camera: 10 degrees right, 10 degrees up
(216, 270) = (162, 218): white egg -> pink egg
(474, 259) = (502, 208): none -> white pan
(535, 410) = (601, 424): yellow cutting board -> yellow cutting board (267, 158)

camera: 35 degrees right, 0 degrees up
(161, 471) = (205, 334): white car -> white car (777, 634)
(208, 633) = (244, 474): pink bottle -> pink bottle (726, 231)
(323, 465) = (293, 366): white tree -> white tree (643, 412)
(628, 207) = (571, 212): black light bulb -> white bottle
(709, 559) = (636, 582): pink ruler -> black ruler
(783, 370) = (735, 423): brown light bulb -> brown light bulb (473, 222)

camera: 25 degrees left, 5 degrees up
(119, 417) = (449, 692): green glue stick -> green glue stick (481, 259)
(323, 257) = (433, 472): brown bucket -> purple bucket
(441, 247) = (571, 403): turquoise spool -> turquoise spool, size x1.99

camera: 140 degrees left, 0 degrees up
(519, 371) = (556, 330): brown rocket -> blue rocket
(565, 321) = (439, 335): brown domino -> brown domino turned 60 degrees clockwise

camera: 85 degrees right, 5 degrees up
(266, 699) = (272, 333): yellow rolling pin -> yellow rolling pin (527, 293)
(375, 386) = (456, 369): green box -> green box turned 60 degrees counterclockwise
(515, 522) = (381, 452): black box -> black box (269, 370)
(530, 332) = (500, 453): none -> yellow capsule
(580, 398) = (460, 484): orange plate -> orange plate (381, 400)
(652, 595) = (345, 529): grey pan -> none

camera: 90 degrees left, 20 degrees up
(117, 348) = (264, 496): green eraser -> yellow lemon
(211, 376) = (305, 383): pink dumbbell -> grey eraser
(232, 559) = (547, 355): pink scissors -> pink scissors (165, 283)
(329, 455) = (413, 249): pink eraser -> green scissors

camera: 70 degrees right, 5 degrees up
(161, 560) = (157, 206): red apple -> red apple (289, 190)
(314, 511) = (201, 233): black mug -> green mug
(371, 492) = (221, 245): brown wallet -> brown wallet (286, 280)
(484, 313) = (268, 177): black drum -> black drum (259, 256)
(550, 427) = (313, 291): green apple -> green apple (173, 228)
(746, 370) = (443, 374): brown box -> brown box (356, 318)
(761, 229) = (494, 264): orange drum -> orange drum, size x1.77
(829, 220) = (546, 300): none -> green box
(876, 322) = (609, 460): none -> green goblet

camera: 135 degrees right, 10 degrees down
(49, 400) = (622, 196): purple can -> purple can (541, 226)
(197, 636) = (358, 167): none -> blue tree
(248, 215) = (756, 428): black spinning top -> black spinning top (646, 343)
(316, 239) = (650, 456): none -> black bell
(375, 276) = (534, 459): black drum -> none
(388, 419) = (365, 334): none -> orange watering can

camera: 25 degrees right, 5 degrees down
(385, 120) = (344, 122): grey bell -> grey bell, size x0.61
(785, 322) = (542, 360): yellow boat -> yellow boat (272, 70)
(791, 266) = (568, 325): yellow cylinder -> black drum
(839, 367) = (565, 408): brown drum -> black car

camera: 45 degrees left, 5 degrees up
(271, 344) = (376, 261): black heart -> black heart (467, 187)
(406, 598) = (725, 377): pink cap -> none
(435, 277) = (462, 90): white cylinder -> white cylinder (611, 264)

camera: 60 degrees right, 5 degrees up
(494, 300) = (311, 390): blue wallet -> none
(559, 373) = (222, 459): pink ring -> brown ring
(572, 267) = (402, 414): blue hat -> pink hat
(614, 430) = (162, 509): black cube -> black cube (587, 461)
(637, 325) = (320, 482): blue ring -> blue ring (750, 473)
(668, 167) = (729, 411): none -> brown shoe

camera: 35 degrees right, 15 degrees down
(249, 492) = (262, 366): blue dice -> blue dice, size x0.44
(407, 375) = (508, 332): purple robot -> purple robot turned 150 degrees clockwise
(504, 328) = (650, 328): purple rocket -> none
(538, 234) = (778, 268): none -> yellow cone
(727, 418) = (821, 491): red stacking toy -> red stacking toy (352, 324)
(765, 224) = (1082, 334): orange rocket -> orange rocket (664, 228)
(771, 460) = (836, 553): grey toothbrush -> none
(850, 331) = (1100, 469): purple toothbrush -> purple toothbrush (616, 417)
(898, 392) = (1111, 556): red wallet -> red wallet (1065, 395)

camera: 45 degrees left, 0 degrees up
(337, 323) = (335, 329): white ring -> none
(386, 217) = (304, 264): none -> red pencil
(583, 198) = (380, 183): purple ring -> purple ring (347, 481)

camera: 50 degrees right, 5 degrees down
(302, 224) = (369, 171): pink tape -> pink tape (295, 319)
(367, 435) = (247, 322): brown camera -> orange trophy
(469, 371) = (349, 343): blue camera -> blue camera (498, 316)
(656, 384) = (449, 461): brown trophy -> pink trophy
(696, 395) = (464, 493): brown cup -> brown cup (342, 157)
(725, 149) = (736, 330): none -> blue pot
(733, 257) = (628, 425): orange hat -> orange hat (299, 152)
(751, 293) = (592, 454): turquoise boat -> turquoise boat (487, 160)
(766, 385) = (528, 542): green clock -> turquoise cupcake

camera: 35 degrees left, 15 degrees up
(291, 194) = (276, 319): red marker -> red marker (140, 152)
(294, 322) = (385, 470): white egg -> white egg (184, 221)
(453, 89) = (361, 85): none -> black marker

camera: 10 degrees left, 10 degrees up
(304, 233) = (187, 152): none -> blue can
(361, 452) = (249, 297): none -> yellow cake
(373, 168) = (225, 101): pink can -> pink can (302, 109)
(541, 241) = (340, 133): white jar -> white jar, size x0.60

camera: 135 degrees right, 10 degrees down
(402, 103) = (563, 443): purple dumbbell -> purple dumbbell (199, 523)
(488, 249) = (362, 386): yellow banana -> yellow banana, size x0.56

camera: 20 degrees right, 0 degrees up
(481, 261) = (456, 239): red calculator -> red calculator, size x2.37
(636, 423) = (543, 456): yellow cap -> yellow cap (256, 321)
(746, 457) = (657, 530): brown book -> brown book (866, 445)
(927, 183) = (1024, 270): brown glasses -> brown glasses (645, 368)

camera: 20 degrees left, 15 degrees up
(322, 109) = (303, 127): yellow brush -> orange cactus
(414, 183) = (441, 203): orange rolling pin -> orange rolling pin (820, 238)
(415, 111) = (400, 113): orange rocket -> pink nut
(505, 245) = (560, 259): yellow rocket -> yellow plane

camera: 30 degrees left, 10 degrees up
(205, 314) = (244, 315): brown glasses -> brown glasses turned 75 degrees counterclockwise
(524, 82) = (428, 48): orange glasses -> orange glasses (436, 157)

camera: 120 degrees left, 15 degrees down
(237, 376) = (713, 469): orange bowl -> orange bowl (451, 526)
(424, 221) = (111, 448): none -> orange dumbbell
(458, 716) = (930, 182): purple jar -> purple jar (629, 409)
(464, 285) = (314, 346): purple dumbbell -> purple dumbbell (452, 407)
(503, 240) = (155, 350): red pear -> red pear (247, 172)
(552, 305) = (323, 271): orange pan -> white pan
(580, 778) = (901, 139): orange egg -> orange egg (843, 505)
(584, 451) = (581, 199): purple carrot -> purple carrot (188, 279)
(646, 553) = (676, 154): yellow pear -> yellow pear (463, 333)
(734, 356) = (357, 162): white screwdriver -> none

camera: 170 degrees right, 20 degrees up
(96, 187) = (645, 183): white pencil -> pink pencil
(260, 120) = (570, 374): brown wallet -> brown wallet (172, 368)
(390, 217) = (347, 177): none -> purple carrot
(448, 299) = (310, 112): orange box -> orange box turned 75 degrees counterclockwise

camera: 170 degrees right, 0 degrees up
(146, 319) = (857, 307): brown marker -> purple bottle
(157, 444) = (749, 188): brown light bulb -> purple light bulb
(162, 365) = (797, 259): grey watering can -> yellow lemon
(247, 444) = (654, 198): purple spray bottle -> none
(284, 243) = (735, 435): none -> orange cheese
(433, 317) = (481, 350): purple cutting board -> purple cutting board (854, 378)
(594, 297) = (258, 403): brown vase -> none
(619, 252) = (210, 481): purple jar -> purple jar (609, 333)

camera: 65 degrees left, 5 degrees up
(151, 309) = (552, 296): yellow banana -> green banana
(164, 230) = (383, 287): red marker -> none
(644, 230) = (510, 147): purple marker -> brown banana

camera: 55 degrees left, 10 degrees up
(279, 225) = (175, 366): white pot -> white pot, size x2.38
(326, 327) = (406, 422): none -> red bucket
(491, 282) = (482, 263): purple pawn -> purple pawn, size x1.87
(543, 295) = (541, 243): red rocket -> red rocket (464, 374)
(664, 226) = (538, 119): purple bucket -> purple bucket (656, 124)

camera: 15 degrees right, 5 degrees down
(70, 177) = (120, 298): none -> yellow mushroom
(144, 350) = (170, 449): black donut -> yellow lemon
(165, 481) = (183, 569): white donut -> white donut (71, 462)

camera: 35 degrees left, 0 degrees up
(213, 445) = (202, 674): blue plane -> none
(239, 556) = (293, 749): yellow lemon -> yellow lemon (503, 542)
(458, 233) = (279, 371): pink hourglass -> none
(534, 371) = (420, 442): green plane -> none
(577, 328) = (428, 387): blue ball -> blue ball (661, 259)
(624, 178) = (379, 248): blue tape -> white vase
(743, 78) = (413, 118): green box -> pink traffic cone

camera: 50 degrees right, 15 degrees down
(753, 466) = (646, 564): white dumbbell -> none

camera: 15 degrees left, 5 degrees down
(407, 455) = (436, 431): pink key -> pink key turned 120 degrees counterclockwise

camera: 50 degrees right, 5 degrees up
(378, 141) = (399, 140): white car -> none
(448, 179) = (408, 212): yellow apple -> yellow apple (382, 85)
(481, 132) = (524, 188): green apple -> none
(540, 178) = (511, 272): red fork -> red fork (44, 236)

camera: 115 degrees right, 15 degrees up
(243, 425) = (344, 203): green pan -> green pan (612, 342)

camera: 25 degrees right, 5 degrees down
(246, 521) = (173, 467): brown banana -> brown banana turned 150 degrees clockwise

━━━

Problem requirements -
Only the lines above starting at the one containing "(323, 465) = (293, 366): white" and ending at the one containing "(117, 348) = (264, 496): green", both included, are to be returned, exactly as they read.

Worked solution -
(323, 465) = (293, 366): white tree -> white tree (643, 412)
(628, 207) = (571, 212): black light bulb -> white bottle
(709, 559) = (636, 582): pink ruler -> black ruler
(783, 370) = (735, 423): brown light bulb -> brown light bulb (473, 222)

camera: 25 degrees left, 5 degrees up
(119, 417) = (449, 692): green glue stick -> green glue stick (481, 259)
(323, 257) = (433, 472): brown bucket -> purple bucket
(441, 247) = (571, 403): turquoise spool -> turquoise spool, size x1.99

camera: 140 degrees left, 0 degrees up
(519, 371) = (556, 330): brown rocket -> blue rocket
(565, 321) = (439, 335): brown domino -> brown domino turned 60 degrees clockwise

camera: 85 degrees right, 5 degrees up
(266, 699) = (272, 333): yellow rolling pin -> yellow rolling pin (527, 293)
(375, 386) = (456, 369): green box -> green box turned 60 degrees counterclockwise
(515, 522) = (381, 452): black box -> black box (269, 370)
(530, 332) = (500, 453): none -> yellow capsule
(580, 398) = (460, 484): orange plate -> orange plate (381, 400)
(652, 595) = (345, 529): grey pan -> none

camera: 90 degrees left, 20 degrees up
(117, 348) = (264, 496): green eraser -> yellow lemon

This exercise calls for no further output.